Look through the records below for the line holding "R9: 47k (GND, N3) -> 47k (N3, N18)". Write it out exactly, with each following line through the line holding "R2: 91k (IC5/P1.5, VA) -> 91k (IC5/P1.5, W5)".

- **EXERCISE DATA**:
[Start of section]

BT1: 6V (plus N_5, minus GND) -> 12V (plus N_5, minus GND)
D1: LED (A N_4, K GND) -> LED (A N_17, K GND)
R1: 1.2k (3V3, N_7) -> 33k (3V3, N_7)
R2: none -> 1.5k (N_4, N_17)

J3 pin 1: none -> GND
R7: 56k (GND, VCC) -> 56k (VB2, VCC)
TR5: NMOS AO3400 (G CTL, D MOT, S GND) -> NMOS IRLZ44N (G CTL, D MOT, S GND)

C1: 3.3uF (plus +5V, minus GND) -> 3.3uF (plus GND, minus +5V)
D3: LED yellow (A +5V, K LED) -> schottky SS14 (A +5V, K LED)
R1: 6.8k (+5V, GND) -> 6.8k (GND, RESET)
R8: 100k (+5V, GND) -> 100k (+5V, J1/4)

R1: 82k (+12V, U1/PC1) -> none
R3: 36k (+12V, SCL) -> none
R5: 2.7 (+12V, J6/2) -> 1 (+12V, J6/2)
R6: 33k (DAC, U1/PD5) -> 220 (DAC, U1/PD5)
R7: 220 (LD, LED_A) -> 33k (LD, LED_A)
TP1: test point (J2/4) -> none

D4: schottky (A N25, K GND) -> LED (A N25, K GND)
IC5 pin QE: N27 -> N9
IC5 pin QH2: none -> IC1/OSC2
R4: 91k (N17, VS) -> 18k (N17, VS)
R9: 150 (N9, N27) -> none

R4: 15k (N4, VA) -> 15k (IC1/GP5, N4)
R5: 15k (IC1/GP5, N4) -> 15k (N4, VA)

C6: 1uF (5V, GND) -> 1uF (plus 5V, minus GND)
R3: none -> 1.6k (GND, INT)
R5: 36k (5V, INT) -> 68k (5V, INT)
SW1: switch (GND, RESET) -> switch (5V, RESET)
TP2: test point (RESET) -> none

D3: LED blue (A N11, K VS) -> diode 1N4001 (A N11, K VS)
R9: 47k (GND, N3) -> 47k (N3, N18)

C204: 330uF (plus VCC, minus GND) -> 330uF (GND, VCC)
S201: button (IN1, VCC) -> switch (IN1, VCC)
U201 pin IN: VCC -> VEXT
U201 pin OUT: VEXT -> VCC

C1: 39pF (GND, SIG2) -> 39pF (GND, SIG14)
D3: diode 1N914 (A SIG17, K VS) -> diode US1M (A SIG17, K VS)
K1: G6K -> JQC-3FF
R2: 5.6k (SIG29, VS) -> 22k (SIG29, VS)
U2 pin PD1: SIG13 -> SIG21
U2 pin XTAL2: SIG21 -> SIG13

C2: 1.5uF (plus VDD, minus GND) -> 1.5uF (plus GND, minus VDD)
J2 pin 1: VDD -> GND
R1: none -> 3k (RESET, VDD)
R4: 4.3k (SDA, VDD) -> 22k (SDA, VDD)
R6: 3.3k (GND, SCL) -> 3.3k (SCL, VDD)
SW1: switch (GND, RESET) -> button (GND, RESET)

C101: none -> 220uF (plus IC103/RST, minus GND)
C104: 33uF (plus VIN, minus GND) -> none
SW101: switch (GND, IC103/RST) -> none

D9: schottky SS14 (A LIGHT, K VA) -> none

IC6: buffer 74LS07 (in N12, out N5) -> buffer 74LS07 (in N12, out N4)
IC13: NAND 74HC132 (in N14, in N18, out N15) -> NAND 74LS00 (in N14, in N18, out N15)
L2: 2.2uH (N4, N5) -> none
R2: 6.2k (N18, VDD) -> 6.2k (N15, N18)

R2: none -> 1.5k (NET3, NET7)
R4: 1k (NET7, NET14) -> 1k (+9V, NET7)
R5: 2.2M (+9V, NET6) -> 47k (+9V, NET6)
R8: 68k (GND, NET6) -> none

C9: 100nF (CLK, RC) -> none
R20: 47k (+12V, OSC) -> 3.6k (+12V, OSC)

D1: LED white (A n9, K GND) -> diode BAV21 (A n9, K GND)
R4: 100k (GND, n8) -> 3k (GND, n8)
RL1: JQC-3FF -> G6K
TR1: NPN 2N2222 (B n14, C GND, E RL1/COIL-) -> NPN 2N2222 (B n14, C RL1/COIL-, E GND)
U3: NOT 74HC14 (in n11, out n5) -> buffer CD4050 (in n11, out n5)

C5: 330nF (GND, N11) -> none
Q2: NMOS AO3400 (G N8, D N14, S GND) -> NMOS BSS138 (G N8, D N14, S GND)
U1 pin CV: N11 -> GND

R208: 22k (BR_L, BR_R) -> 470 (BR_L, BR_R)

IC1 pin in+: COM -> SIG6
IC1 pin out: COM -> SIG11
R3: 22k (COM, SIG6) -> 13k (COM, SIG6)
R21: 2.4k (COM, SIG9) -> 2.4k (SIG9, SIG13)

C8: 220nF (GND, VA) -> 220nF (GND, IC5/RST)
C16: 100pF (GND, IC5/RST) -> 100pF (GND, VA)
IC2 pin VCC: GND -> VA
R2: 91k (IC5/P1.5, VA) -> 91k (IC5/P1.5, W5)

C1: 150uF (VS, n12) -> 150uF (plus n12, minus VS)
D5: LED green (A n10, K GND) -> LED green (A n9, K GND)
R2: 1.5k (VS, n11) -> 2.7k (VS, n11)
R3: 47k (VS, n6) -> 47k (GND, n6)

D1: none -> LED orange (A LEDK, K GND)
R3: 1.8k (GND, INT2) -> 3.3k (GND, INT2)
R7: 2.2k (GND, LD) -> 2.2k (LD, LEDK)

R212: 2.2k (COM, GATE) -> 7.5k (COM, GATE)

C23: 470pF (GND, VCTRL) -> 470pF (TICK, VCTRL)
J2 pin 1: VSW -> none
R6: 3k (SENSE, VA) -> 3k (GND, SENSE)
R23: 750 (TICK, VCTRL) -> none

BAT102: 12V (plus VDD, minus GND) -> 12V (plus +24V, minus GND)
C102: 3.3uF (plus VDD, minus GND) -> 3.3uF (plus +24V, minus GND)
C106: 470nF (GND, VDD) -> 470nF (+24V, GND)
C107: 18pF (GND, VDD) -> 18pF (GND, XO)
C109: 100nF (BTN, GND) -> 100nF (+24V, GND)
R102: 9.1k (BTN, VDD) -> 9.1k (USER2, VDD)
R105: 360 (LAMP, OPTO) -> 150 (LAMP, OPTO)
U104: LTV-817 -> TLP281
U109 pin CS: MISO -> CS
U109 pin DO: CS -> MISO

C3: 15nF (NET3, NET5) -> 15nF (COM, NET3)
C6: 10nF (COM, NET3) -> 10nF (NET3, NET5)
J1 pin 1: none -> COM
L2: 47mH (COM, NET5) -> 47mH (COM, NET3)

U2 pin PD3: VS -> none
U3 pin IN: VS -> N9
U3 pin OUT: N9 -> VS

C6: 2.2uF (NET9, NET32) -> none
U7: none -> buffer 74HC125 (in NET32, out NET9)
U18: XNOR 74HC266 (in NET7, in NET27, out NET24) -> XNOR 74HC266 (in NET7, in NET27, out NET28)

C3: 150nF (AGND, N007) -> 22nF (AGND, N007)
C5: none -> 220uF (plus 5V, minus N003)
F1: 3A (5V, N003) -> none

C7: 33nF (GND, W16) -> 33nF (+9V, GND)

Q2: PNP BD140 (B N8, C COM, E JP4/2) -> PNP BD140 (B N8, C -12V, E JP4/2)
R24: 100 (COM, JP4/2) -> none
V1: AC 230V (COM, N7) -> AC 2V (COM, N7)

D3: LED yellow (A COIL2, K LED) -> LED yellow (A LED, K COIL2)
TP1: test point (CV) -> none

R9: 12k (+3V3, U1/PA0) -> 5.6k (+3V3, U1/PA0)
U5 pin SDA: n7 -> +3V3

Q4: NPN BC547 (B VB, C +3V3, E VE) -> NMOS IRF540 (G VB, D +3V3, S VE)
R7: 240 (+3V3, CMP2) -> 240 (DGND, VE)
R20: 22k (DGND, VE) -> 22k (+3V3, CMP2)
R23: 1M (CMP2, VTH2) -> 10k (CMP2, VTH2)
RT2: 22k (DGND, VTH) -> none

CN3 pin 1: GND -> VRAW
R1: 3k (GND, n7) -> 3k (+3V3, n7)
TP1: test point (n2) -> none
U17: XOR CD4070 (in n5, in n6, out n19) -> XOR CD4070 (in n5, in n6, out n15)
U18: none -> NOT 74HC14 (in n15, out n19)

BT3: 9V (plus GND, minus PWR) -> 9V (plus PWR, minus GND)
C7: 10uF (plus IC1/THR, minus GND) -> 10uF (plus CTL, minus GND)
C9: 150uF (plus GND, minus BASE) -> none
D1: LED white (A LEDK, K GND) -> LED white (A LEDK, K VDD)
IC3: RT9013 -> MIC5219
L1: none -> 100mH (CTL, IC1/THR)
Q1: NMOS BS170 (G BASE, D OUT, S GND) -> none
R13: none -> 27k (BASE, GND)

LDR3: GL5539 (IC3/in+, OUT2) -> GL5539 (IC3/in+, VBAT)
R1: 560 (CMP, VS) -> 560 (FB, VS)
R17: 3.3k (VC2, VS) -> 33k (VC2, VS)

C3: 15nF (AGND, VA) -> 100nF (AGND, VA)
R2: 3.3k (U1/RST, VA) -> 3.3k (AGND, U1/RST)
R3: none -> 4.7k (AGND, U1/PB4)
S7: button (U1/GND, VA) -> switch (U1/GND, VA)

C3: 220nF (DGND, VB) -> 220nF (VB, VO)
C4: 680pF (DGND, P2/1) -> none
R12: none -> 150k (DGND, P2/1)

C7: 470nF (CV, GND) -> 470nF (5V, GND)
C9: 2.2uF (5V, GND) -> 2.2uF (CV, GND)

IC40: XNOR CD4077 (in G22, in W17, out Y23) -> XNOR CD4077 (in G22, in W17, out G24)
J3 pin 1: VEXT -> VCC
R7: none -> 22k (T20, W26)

[End of section]

- **RESPONSE TO THIS TASK**:
R9: 47k (GND, N3) -> 47k (N3, N18)

C204: 330uF (plus VCC, minus GND) -> 330uF (GND, VCC)
S201: button (IN1, VCC) -> switch (IN1, VCC)
U201 pin IN: VCC -> VEXT
U201 pin OUT: VEXT -> VCC

C1: 39pF (GND, SIG2) -> 39pF (GND, SIG14)
D3: diode 1N914 (A SIG17, K VS) -> diode US1M (A SIG17, K VS)
K1: G6K -> JQC-3FF
R2: 5.6k (SIG29, VS) -> 22k (SIG29, VS)
U2 pin PD1: SIG13 -> SIG21
U2 pin XTAL2: SIG21 -> SIG13

C2: 1.5uF (plus VDD, minus GND) -> 1.5uF (plus GND, minus VDD)
J2 pin 1: VDD -> GND
R1: none -> 3k (RESET, VDD)
R4: 4.3k (SDA, VDD) -> 22k (SDA, VDD)
R6: 3.3k (GND, SCL) -> 3.3k (SCL, VDD)
SW1: switch (GND, RESET) -> button (GND, RESET)

C101: none -> 220uF (plus IC103/RST, minus GND)
C104: 33uF (plus VIN, minus GND) -> none
SW101: switch (GND, IC103/RST) -> none

D9: schottky SS14 (A LIGHT, K VA) -> none

IC6: buffer 74LS07 (in N12, out N5) -> buffer 74LS07 (in N12, out N4)
IC13: NAND 74HC132 (in N14, in N18, out N15) -> NAND 74LS00 (in N14, in N18, out N15)
L2: 2.2uH (N4, N5) -> none
R2: 6.2k (N18, VDD) -> 6.2k (N15, N18)

R2: none -> 1.5k (NET3, NET7)
R4: 1k (NET7, NET14) -> 1k (+9V, NET7)
R5: 2.2M (+9V, NET6) -> 47k (+9V, NET6)
R8: 68k (GND, NET6) -> none

C9: 100nF (CLK, RC) -> none
R20: 47k (+12V, OSC) -> 3.6k (+12V, OSC)

D1: LED white (A n9, K GND) -> diode BAV21 (A n9, K GND)
R4: 100k (GND, n8) -> 3k (GND, n8)
RL1: JQC-3FF -> G6K
TR1: NPN 2N2222 (B n14, C GND, E RL1/COIL-) -> NPN 2N2222 (B n14, C RL1/COIL-, E GND)
U3: NOT 74HC14 (in n11, out n5) -> buffer CD4050 (in n11, out n5)

C5: 330nF (GND, N11) -> none
Q2: NMOS AO3400 (G N8, D N14, S GND) -> NMOS BSS138 (G N8, D N14, S GND)
U1 pin CV: N11 -> GND

R208: 22k (BR_L, BR_R) -> 470 (BR_L, BR_R)

IC1 pin in+: COM -> SIG6
IC1 pin out: COM -> SIG11
R3: 22k (COM, SIG6) -> 13k (COM, SIG6)
R21: 2.4k (COM, SIG9) -> 2.4k (SIG9, SIG13)

C8: 220nF (GND, VA) -> 220nF (GND, IC5/RST)
C16: 100pF (GND, IC5/RST) -> 100pF (GND, VA)
IC2 pin VCC: GND -> VA
R2: 91k (IC5/P1.5, VA) -> 91k (IC5/P1.5, W5)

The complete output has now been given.